> **Your task**
Lines from the one containing "camera_right=85 camera_up=-5" to the end of the data below are to be restated exactly, with both ends included and nothing else.

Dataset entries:
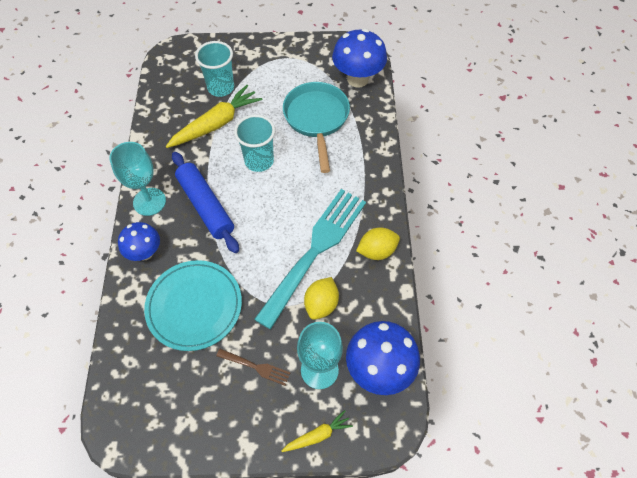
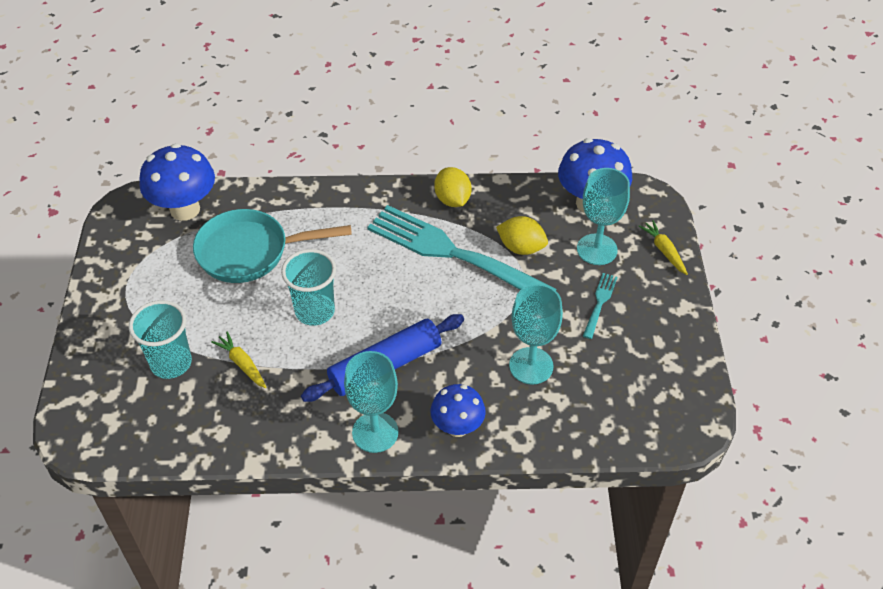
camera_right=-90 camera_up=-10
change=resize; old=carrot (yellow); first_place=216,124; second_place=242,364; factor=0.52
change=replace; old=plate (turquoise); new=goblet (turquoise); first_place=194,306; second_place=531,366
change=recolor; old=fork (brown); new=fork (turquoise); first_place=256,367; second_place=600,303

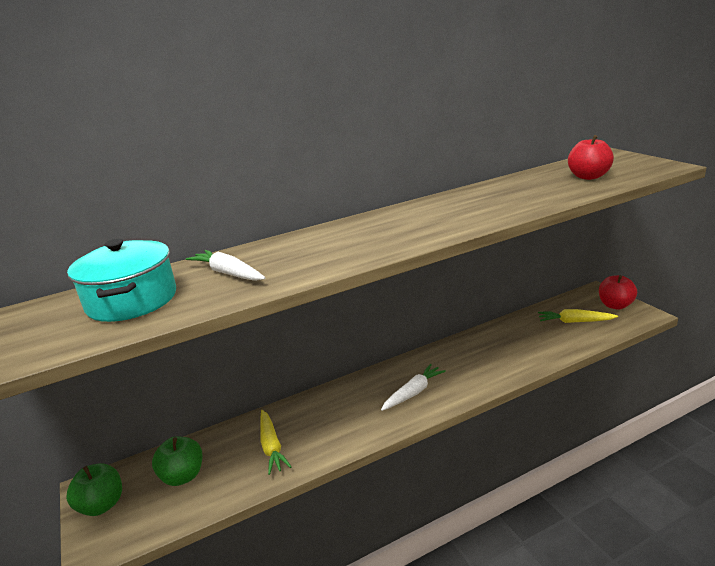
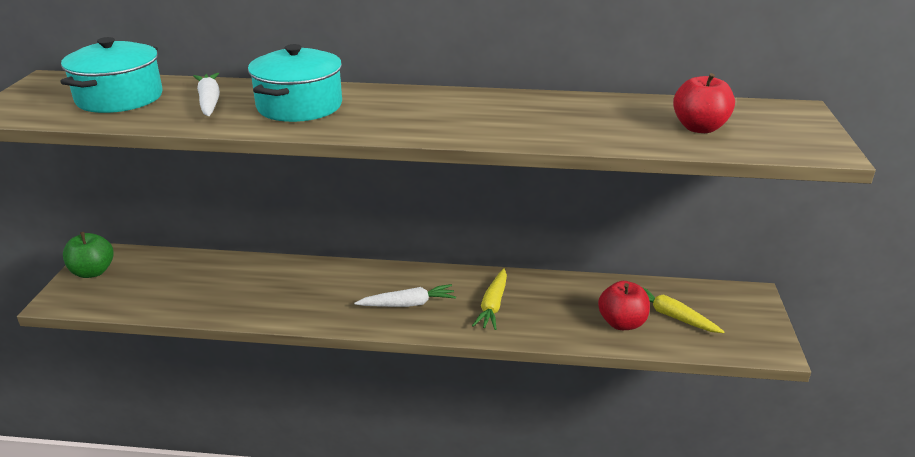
camera_right=30 camera_up=5
change=insert; new=pot (turquoise); second_place=299,106
change=move; old=carrot (yellow); first_place=271,446; second_place=493,305
change=move; old=apple (red); first_place=615,305; second_place=622,323
change=delete; old=apple (green); first_place=183,476

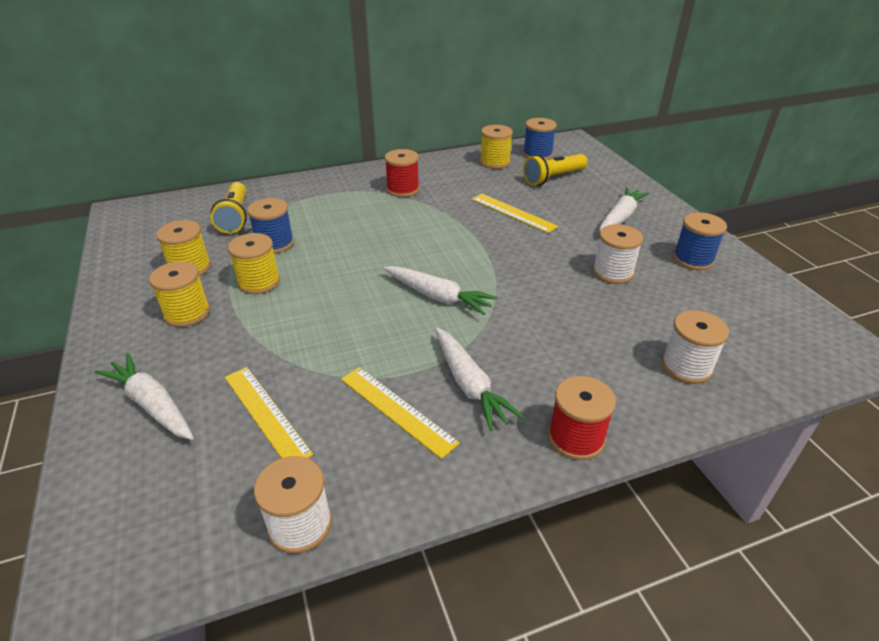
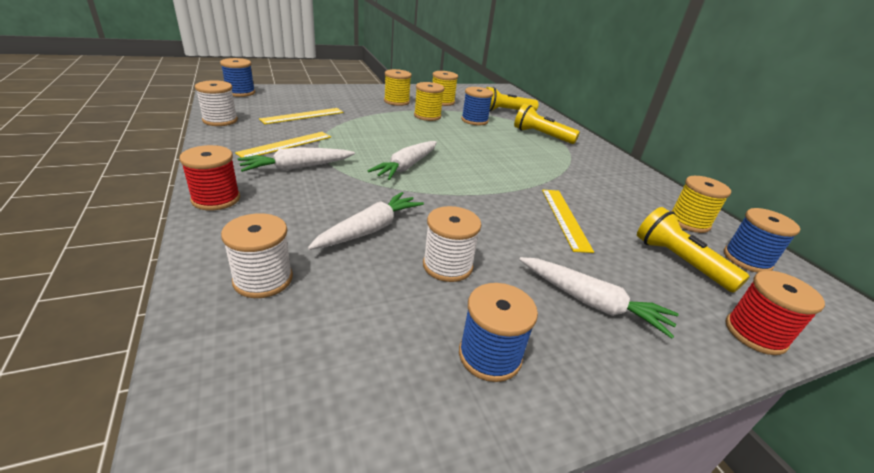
camera_right=85 camera_up=-5
change=insert; new=spool (blue); second_place=240,92
change=move; old=carrot (white); first_place=152,405; second_place=369,229
change=insert; new=flashlight (yellow); second_place=541,135
change=rotate; old=ruler (yellow); first_place=513,212; second_place=565,218; degrees=-45
change=move; old=spool (red); first_place=403,189; second_place=755,333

> **Solution to this exercise**
camera_right=85 camera_up=-5
change=insert; new=spool (blue); second_place=240,92
change=move; old=carrot (white); first_place=152,405; second_place=369,229
change=insert; new=flashlight (yellow); second_place=541,135
change=rotate; old=ruler (yellow); first_place=513,212; second_place=565,218; degrees=-45
change=move; old=spool (red); first_place=403,189; second_place=755,333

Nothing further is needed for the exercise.